======== Listed entries

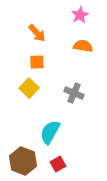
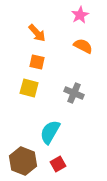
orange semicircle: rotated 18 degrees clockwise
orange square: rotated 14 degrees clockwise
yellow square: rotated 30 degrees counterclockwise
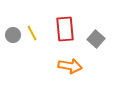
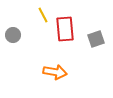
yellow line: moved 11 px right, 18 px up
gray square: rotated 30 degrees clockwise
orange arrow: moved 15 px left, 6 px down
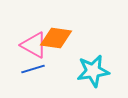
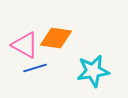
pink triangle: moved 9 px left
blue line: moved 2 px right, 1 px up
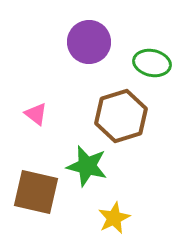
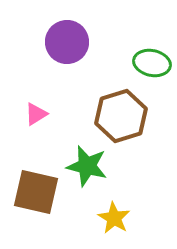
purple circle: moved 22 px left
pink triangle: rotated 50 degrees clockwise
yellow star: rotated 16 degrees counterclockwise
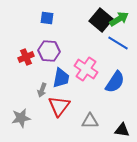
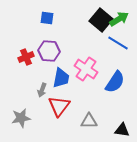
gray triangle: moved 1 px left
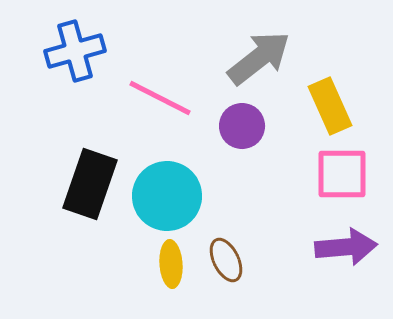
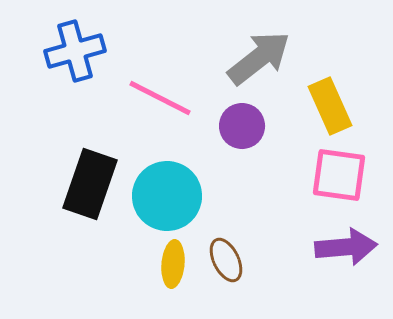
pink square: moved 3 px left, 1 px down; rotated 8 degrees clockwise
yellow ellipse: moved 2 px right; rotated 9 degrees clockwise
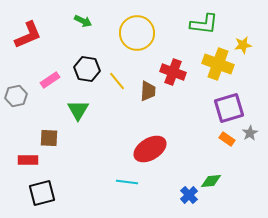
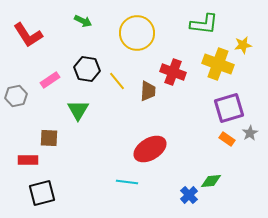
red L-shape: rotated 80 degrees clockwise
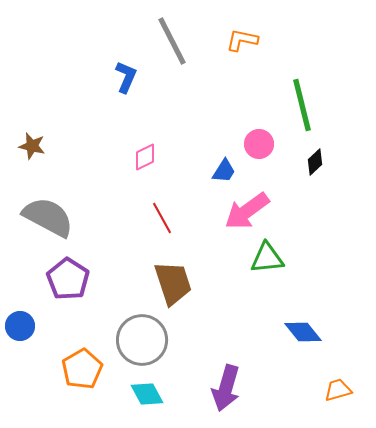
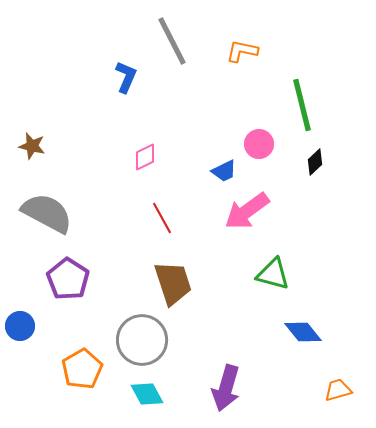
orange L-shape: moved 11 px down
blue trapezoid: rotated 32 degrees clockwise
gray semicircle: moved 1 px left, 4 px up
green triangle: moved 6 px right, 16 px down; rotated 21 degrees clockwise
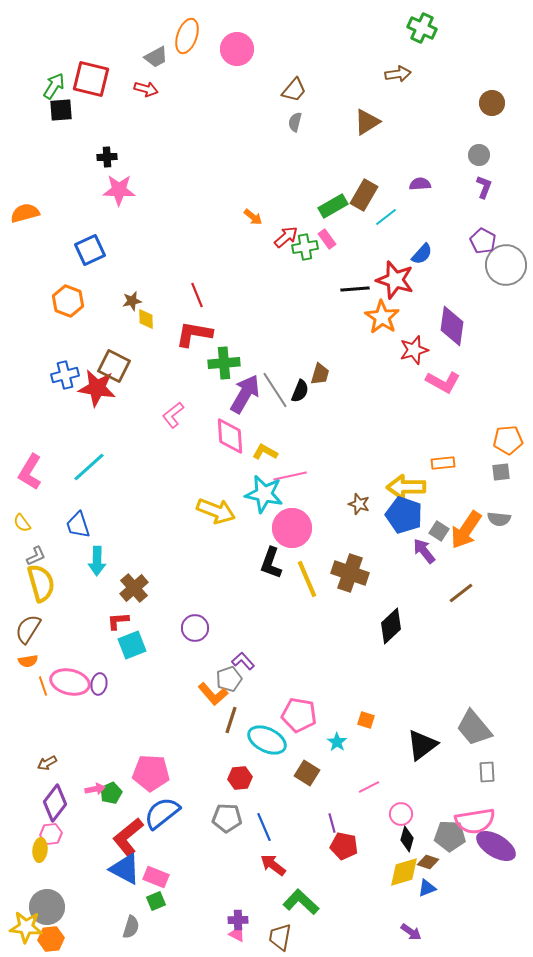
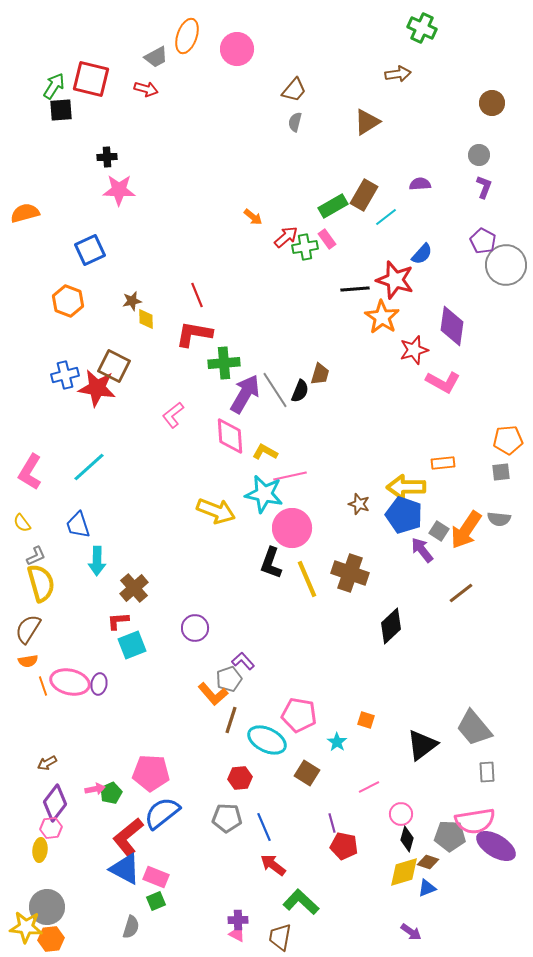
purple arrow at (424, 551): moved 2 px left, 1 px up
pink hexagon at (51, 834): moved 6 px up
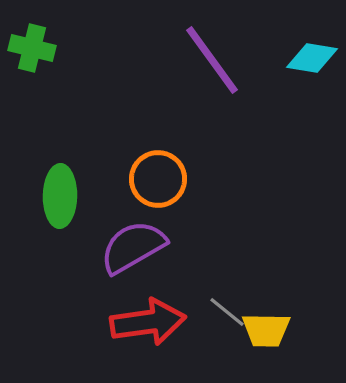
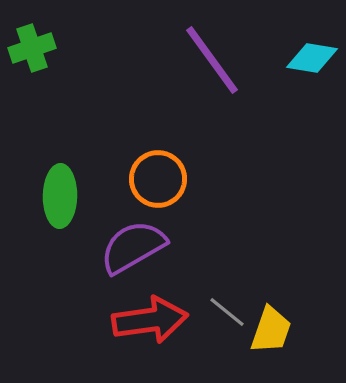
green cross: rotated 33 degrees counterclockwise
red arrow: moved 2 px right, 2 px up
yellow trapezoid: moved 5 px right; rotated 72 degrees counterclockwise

================

→ **Task details**: Starting at the line that contains "red arrow: moved 2 px right, 2 px up", return every line through the last one above, exactly as written.

→ **Finished task**:
red arrow: moved 2 px right, 2 px up
yellow trapezoid: moved 5 px right; rotated 72 degrees counterclockwise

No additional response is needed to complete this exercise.